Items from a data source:
◆ ◆ ◆ ◆ ◆ ◆ ◆
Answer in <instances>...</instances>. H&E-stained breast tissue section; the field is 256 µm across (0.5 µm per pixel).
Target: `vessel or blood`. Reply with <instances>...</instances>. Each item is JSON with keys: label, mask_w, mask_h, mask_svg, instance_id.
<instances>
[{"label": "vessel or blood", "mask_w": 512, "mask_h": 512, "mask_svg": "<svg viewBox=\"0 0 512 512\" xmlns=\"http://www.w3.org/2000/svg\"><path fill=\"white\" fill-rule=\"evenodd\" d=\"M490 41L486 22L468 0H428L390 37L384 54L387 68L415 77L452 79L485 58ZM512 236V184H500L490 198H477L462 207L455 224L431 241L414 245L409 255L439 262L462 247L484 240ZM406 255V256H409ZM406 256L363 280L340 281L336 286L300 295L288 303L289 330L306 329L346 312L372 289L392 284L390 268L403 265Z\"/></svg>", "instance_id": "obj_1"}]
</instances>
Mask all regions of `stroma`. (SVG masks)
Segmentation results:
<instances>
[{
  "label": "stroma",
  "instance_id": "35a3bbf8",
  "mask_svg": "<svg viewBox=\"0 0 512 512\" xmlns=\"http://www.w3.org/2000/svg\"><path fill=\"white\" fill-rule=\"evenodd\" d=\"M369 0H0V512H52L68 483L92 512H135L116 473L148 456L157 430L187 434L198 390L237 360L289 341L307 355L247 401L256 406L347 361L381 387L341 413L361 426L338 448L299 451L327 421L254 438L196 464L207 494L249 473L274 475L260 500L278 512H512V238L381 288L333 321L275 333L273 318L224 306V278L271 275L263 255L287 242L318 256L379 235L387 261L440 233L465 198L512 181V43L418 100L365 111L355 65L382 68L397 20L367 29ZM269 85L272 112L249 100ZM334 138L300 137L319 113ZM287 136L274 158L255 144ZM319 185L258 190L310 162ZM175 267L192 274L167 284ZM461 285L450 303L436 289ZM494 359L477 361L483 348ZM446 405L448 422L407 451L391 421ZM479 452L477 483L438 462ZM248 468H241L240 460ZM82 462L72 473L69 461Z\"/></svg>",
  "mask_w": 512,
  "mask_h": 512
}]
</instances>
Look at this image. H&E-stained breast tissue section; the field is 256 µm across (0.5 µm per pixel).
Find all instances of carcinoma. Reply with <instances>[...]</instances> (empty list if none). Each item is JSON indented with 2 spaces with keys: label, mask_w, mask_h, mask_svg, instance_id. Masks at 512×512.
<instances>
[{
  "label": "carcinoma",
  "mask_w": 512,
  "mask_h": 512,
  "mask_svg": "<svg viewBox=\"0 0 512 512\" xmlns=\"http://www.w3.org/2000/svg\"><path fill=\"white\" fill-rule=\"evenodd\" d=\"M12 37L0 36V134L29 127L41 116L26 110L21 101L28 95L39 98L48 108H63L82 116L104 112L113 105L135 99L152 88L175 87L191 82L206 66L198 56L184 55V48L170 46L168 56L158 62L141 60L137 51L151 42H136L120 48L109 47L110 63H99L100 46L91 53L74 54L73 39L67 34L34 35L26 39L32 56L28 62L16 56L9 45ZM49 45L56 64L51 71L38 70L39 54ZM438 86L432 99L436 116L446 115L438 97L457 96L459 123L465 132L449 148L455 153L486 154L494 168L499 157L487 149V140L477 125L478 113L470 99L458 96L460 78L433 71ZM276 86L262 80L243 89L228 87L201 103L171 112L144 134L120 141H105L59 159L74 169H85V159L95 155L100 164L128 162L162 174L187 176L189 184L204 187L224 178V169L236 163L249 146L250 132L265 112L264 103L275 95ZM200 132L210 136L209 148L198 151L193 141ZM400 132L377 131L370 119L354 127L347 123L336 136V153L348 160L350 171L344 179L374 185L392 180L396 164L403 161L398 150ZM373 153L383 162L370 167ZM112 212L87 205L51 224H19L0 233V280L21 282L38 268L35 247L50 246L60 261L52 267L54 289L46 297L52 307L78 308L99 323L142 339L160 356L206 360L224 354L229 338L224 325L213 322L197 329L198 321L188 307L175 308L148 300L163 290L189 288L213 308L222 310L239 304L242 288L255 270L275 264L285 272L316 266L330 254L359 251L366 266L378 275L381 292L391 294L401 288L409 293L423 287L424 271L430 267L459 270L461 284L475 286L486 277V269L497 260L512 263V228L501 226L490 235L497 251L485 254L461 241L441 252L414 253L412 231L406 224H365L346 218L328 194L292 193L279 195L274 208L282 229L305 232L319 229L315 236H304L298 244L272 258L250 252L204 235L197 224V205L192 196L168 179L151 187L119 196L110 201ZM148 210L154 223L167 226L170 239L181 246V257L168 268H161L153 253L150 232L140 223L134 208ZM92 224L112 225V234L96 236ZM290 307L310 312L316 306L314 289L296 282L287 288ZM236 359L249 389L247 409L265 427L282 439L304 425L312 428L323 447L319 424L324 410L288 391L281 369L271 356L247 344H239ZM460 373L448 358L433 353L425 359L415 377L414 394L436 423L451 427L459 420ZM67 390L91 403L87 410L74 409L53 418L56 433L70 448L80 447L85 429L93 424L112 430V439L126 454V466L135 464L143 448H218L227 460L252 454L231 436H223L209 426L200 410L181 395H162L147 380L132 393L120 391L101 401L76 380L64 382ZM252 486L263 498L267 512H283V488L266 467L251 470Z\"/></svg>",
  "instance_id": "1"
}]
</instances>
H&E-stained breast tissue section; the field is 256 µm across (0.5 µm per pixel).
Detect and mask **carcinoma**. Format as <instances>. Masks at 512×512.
◆ ◆ ◆ ◆ ◆ ◆ ◆
**THE EXERCISE**
Tally how many lines of the data include the word "stained". Write the number and nothing else.

**FINISHED TASK**
3